Stored data:

***

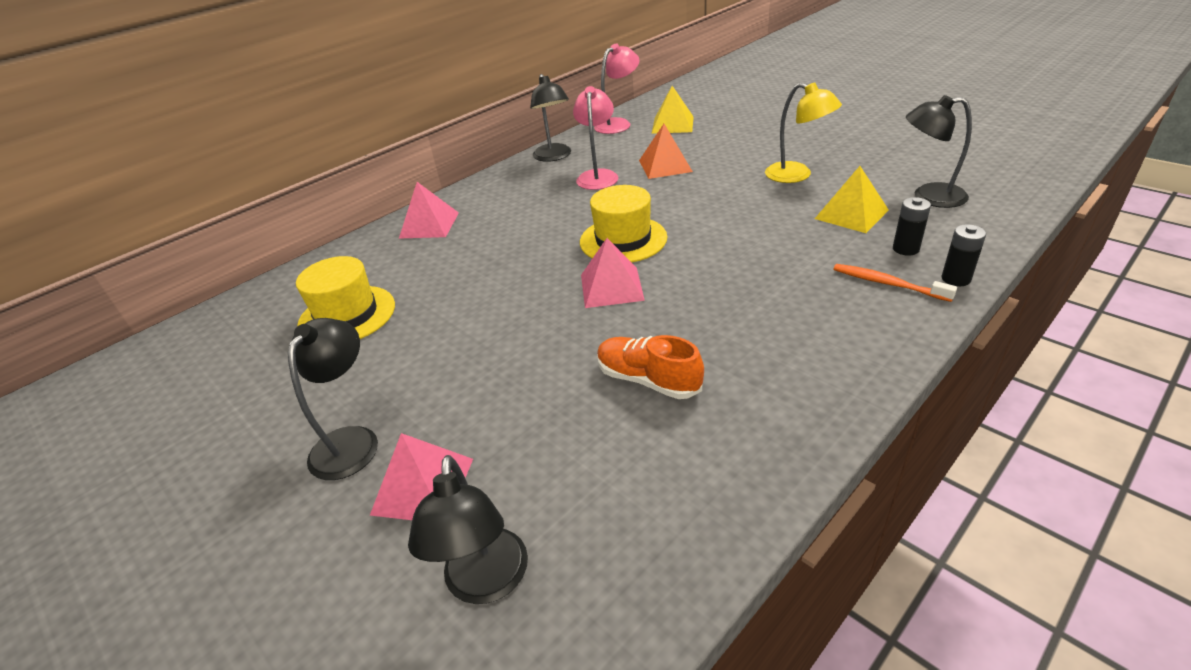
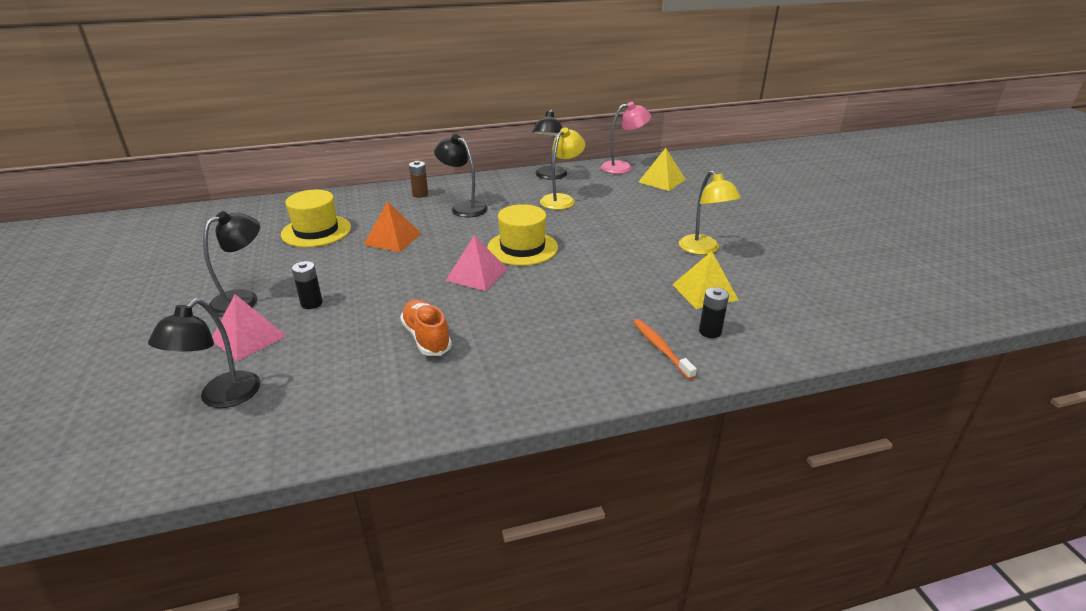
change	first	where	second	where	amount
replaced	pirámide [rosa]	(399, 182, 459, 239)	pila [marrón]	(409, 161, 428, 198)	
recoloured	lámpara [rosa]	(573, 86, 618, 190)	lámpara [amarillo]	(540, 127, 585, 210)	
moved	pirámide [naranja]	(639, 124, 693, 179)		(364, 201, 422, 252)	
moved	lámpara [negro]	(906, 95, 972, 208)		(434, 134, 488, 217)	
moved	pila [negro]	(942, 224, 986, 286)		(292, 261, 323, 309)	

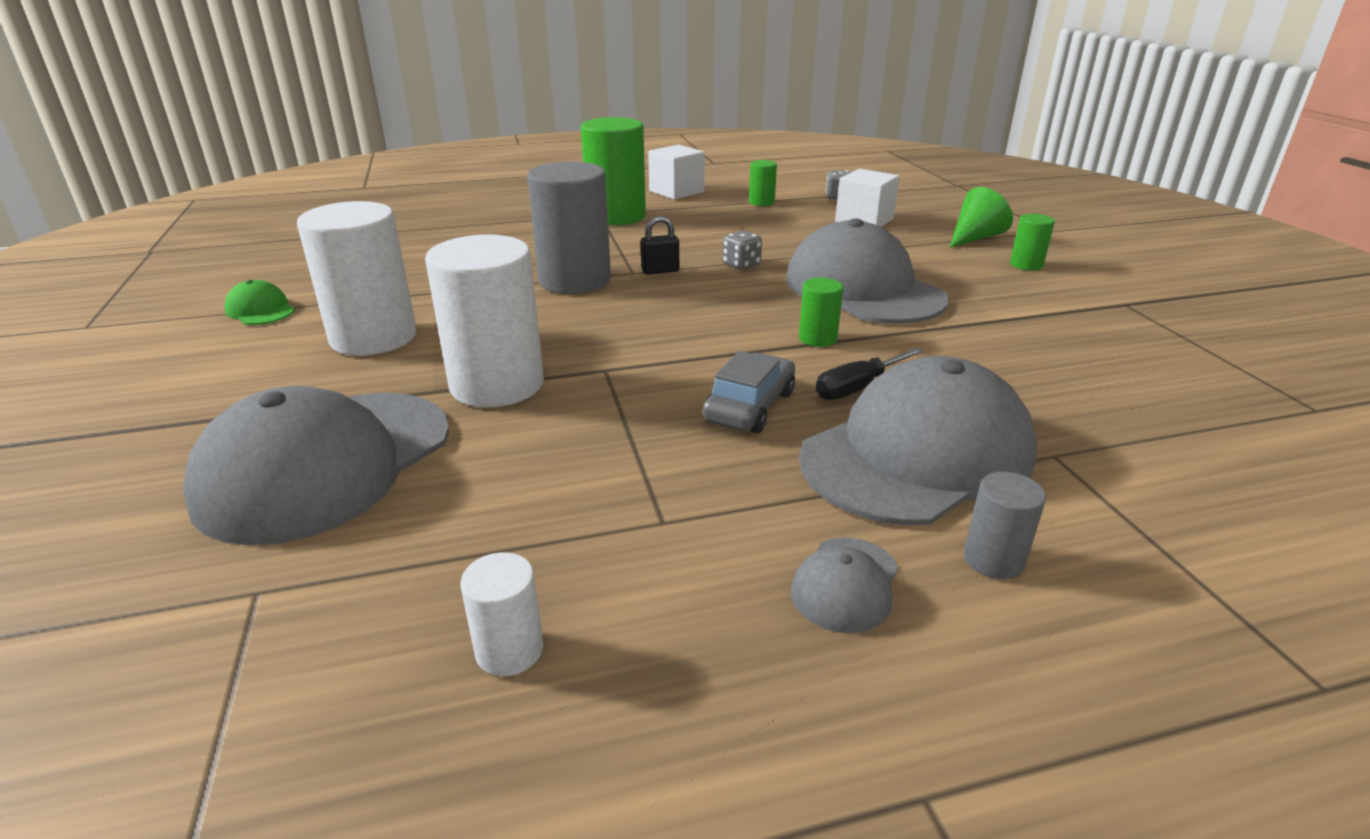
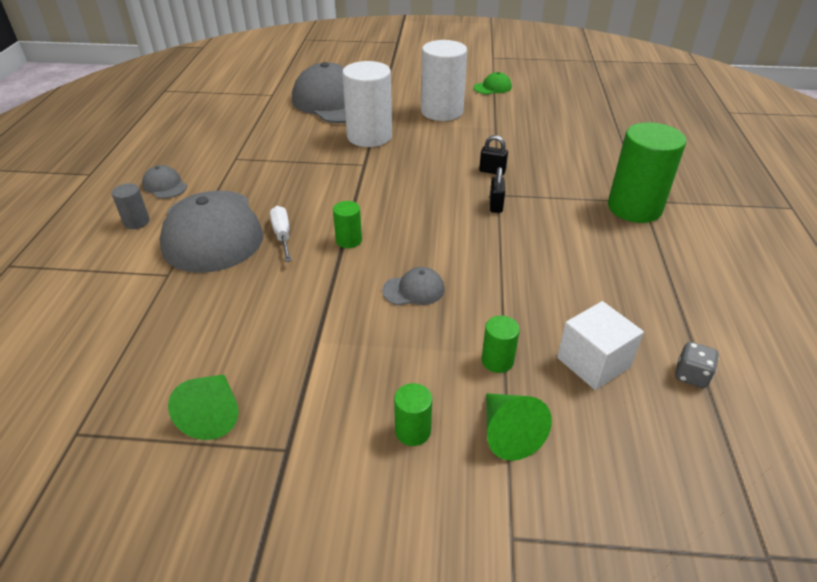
change	first	where	second	where	amount
removed	cilindro [blanco]	(460, 552, 543, 676)			
replaced	cilindro [gris]	(527, 161, 611, 294)	candado [negro]	(479, 135, 508, 175)	
removed	cubo [blanco]	(648, 144, 705, 200)			
removed	coche [gris]	(703, 351, 795, 433)			
removed	dado [gris]	(723, 230, 762, 270)			
moved	cilindro [verde]	(749, 160, 777, 206)		(482, 316, 520, 373)	
resized	gorra [gris]	(786, 218, 949, 324)		(382, 267, 445, 305)	x0.42
recoloured	destornillador [negro]	(816, 347, 924, 400)	destornillador [blanco]	(270, 206, 292, 262)	
added			cono [verde]	(168, 374, 238, 440)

***

• WHAT THIS TASK INVOLVES
Scan the records for the string "pirámide". Copy each line in which it appears.

• REPLY
replaced	pirámide [rosa]	(399, 182, 459, 239)	pila [marrón]	(409, 161, 428, 198)	
moved	pirámide [naranja]	(639, 124, 693, 179)		(364, 201, 422, 252)	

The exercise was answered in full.